Aim of the exercise
Return each line exactly as written. Begin with the first line of the entries and end with the line that has "white circle: (194, 327) -> (103, 159), moved".

Information shown
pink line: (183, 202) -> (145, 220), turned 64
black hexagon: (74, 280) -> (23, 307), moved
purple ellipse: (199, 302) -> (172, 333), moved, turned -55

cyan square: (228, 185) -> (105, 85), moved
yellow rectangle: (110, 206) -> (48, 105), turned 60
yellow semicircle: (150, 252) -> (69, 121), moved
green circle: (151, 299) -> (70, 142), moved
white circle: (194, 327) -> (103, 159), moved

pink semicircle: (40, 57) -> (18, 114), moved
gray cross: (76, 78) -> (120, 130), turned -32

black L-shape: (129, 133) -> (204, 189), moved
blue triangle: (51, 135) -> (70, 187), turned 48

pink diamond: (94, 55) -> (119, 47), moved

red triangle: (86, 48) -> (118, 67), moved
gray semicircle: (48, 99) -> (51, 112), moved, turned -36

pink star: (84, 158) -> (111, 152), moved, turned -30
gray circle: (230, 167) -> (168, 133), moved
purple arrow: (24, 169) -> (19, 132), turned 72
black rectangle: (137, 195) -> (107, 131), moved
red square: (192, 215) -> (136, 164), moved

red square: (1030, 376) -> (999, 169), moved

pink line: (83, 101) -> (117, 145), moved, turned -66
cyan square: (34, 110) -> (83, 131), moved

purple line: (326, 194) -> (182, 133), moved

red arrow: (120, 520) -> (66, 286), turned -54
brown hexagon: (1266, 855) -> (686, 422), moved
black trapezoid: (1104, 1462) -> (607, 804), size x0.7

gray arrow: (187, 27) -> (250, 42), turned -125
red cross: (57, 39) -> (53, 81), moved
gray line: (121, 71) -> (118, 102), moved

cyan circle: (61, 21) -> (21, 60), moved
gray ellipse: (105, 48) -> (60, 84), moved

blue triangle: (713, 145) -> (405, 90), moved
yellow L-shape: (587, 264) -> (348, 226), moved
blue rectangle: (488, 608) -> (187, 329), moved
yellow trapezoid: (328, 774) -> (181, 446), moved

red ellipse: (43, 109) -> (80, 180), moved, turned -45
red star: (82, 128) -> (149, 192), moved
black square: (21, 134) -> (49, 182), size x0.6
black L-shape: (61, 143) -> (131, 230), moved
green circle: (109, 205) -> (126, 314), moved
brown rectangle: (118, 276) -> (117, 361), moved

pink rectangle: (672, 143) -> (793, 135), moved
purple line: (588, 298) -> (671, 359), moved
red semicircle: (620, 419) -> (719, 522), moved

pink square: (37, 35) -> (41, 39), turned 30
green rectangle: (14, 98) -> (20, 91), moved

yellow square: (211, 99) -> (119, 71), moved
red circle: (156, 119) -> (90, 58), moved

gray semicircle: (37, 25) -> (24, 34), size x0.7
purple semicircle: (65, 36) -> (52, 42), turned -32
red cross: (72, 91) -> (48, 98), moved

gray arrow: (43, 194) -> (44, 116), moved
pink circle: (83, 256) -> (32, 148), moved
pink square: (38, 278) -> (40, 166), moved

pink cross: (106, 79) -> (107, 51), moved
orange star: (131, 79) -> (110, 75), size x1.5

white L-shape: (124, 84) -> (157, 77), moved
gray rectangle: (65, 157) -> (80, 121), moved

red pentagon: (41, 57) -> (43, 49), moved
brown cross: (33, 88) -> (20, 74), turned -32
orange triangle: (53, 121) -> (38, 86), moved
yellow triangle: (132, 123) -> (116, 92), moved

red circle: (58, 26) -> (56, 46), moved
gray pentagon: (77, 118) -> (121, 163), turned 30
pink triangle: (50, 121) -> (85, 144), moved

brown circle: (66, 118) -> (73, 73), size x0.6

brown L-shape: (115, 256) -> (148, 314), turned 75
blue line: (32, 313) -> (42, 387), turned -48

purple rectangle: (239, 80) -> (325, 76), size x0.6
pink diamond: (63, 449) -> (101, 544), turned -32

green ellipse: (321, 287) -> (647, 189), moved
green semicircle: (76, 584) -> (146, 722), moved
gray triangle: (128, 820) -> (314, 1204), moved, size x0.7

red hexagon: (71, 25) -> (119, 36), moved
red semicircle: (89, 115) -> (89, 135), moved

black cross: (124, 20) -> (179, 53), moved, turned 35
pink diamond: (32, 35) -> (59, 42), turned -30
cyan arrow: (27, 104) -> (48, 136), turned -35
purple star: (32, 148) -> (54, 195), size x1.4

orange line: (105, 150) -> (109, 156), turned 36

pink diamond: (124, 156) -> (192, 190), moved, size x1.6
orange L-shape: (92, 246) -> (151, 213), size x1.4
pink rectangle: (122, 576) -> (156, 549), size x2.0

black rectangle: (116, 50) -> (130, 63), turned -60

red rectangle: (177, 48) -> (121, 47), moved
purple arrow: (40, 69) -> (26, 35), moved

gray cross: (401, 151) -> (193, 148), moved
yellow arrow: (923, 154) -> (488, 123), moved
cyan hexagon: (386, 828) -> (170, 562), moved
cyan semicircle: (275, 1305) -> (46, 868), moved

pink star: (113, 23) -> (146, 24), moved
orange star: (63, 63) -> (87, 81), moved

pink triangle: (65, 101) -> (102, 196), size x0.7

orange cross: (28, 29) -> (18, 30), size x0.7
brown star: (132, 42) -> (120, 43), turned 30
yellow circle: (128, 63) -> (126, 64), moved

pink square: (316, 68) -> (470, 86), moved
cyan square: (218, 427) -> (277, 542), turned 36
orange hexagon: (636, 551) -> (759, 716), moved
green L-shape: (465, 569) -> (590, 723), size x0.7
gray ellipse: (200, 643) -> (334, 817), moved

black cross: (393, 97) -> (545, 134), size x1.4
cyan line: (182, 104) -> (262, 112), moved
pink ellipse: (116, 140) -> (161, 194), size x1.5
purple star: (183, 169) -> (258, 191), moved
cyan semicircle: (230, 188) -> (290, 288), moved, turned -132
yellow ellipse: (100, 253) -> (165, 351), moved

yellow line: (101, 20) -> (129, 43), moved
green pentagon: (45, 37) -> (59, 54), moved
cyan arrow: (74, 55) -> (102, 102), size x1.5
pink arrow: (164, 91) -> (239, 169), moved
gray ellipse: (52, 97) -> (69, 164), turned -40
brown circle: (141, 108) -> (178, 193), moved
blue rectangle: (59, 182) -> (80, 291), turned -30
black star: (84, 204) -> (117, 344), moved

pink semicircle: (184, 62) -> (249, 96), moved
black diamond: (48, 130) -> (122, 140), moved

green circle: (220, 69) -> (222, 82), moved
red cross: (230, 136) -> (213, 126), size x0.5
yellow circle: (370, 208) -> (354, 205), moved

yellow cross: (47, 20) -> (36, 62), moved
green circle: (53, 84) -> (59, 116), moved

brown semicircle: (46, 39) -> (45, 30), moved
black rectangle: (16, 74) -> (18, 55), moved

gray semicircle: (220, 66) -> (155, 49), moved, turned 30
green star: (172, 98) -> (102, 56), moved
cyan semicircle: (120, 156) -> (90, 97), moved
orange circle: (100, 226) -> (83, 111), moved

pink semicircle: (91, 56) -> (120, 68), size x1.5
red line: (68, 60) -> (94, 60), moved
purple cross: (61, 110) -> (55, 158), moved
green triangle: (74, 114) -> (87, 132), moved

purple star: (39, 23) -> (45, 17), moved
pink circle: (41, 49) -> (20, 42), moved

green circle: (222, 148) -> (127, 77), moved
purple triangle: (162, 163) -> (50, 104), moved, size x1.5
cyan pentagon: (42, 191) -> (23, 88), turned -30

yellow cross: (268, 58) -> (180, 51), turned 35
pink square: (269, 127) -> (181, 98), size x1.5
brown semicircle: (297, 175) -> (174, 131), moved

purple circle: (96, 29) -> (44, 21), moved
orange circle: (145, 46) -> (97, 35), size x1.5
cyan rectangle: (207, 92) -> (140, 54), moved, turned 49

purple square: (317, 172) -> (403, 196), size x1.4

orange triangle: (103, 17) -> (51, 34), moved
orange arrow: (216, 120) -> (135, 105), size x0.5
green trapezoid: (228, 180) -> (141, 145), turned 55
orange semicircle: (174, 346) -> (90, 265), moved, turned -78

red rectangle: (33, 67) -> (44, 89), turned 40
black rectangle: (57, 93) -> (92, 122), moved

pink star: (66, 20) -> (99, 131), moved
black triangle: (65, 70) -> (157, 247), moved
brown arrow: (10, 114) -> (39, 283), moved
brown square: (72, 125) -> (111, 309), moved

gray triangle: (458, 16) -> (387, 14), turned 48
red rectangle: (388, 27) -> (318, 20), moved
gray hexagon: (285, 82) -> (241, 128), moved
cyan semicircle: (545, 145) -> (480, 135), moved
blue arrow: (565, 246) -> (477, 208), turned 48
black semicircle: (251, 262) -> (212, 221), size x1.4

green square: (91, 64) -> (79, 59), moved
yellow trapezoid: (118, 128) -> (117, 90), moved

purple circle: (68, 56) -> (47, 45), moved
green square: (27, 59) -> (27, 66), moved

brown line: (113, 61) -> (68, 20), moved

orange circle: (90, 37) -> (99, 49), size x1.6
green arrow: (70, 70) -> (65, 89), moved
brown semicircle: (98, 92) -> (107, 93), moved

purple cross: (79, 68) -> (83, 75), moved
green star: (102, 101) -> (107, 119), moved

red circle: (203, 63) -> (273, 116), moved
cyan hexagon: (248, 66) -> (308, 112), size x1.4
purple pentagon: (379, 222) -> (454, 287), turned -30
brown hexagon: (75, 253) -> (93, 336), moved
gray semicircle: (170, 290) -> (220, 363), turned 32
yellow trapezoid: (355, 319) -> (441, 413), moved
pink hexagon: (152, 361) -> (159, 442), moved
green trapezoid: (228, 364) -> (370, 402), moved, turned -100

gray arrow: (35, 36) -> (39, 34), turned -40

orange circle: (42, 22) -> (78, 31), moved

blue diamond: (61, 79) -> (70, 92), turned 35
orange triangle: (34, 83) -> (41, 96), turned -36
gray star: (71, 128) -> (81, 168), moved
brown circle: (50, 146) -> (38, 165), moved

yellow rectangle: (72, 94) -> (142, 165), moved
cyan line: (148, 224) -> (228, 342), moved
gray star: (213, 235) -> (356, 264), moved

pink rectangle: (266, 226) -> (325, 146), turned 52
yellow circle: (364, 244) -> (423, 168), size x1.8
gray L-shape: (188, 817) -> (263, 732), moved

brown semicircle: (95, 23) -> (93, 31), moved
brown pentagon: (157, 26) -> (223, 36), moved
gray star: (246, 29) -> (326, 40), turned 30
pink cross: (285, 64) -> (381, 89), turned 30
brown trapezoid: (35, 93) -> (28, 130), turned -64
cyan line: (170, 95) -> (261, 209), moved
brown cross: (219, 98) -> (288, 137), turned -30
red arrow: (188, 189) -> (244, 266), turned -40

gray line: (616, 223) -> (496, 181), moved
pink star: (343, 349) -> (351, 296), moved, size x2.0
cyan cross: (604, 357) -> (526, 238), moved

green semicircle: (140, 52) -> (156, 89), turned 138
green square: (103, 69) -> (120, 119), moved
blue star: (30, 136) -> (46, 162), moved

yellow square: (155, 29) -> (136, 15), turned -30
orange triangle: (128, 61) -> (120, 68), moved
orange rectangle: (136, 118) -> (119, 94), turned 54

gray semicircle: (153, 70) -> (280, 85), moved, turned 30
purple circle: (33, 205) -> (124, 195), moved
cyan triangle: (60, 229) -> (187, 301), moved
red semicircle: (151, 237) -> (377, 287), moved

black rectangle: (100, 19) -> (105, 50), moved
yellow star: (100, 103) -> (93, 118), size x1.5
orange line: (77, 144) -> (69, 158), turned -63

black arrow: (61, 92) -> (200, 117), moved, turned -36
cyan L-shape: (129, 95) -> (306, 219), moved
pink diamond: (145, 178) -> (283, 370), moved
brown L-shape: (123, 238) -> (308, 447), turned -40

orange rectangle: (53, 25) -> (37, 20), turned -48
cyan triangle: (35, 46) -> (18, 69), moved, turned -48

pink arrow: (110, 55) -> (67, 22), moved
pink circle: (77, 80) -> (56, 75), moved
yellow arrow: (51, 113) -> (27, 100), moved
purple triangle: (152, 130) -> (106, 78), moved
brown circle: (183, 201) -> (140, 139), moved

Solution below
pink line: (183, 202) -> (145, 220), turned 64
black hexagon: (74, 280) -> (23, 307), moved
purple ellipse: (199, 302) -> (172, 333), moved, turned -55

cyan square: (228, 185) -> (105, 85), moved
yellow rectangle: (110, 206) -> (48, 105), turned 60
yellow semicircle: (150, 252) -> (69, 121), moved
green circle: (151, 299) -> (70, 142), moved
white circle: (194, 327) -> (103, 159), moved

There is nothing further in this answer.